ABOUT THIS TASK
Retype exactly the lines of the material below, from the one containing "red strawberry [387,89,411,111]" through the last, with both ends kept.

COLLECTED MATERIAL
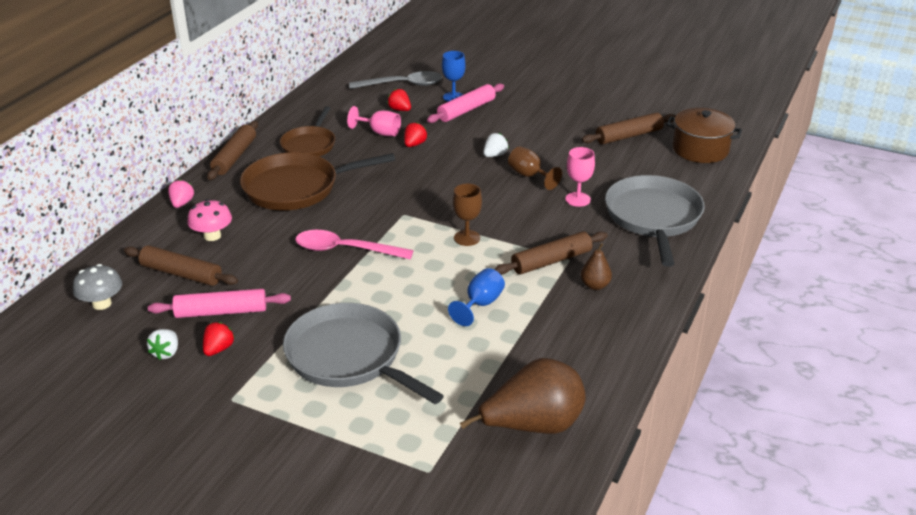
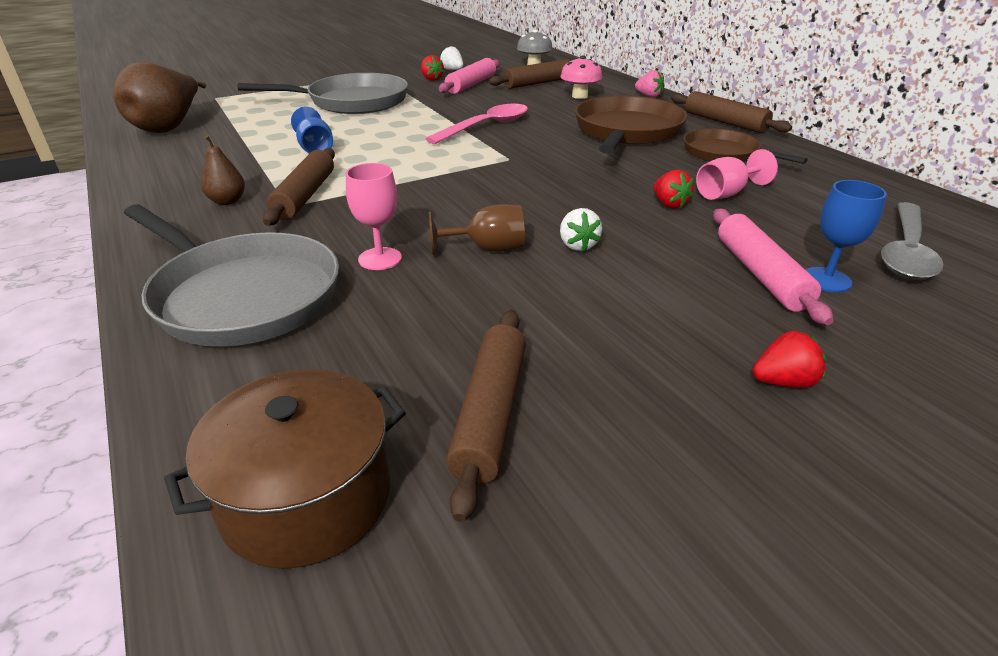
camera: 125 degrees right, 0 degrees up
red strawberry [387,89,411,111] -> red strawberry moved to [753,331,826,388]
brown goblet [453,184,482,246] -> none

ANSWER BOX
red strawberry [387,89,411,111] -> red strawberry moved to [753,331,826,388]
brown goblet [453,184,482,246] -> none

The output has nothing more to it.